Data under study Block Start

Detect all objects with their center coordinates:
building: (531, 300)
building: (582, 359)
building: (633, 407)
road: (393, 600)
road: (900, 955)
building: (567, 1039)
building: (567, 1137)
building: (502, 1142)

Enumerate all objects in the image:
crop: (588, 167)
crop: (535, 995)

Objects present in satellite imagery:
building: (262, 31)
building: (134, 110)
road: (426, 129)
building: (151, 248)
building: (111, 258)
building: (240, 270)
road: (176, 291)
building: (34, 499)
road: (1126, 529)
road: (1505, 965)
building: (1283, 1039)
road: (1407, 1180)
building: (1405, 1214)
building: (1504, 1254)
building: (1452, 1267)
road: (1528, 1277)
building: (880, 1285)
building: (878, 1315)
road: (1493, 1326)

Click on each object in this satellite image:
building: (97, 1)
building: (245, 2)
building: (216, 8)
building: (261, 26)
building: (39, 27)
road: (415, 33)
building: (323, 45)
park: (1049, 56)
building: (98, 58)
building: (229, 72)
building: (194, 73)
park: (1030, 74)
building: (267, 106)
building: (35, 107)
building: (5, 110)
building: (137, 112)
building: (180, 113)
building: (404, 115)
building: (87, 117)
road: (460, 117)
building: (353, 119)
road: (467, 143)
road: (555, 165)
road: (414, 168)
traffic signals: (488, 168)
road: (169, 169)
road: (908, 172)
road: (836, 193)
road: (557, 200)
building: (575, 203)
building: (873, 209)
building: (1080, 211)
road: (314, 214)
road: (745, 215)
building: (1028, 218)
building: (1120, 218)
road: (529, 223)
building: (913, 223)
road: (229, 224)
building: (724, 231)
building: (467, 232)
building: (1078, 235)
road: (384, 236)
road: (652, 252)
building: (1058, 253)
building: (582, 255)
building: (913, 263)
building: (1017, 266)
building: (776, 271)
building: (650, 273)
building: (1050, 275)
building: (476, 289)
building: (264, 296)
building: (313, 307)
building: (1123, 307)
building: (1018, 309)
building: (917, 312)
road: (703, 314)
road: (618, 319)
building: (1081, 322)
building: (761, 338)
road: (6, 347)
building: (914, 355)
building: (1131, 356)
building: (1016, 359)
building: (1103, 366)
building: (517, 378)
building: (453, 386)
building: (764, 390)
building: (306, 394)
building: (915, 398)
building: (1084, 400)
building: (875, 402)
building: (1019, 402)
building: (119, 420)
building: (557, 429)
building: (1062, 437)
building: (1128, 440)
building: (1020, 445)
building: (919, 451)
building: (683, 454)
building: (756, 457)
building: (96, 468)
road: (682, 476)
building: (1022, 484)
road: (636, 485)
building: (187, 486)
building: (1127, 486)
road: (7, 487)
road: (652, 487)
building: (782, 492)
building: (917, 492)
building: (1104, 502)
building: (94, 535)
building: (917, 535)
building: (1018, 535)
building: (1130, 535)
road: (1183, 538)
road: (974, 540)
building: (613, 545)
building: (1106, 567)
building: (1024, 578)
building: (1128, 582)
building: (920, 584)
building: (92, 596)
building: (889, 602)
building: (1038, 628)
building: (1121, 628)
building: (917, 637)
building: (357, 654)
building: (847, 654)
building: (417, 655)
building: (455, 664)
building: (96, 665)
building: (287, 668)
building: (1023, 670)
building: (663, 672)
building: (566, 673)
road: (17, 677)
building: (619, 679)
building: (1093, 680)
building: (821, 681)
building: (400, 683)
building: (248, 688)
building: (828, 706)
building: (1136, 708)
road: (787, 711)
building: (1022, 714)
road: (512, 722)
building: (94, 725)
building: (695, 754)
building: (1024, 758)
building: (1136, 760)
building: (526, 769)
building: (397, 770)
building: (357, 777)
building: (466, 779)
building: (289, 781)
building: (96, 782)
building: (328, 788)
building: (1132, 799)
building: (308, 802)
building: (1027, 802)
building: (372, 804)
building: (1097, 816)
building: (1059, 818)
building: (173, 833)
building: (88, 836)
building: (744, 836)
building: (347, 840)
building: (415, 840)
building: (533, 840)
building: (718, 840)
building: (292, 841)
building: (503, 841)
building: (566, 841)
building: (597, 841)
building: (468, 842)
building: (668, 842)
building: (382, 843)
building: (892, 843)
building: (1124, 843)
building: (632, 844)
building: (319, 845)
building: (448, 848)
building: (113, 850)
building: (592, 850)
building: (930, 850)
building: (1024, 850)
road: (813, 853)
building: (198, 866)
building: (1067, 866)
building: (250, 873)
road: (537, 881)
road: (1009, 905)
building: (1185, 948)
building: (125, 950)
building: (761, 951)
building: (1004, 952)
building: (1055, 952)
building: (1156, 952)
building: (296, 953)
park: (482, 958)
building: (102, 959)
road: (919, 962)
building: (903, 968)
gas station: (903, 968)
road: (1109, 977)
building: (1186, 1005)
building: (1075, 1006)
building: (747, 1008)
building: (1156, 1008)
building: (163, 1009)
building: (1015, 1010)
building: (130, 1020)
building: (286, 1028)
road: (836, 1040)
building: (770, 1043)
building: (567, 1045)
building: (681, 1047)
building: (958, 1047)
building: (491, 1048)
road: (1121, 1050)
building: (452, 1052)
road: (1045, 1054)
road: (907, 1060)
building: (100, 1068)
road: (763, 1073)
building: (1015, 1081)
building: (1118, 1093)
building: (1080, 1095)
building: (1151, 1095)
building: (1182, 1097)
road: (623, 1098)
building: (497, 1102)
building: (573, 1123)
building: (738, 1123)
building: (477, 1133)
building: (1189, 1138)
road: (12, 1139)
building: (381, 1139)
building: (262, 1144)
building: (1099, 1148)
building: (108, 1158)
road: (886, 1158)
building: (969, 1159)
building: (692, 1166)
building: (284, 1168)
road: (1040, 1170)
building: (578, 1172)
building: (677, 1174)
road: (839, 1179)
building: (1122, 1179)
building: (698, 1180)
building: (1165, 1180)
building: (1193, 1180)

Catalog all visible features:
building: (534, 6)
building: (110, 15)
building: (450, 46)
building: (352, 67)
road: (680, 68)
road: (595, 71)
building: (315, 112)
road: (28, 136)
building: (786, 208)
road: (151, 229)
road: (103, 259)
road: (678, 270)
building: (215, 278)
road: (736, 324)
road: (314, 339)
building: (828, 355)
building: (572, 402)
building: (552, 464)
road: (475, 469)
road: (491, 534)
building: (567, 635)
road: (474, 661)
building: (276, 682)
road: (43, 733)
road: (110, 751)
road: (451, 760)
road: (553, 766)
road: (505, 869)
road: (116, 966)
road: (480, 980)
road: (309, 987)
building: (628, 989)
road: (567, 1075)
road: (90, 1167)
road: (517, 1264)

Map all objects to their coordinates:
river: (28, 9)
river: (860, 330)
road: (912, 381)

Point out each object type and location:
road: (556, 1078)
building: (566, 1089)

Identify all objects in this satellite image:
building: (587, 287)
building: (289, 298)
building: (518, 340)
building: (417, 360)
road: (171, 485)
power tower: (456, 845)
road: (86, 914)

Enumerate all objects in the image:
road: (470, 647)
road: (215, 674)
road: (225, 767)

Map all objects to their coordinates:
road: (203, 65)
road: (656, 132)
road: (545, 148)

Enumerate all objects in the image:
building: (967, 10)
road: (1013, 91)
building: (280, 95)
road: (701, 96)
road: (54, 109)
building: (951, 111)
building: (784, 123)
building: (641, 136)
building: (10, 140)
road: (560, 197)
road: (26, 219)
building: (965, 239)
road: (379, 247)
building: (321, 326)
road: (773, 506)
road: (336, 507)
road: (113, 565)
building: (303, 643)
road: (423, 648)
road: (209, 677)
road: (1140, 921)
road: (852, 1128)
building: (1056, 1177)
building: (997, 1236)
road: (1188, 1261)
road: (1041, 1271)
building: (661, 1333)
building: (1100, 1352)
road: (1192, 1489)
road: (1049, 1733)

Data under study Block End

Every line of the entries above that includes "this" should be copied.

Click on each object in this satellite image:
Identify all objects in this satellite image:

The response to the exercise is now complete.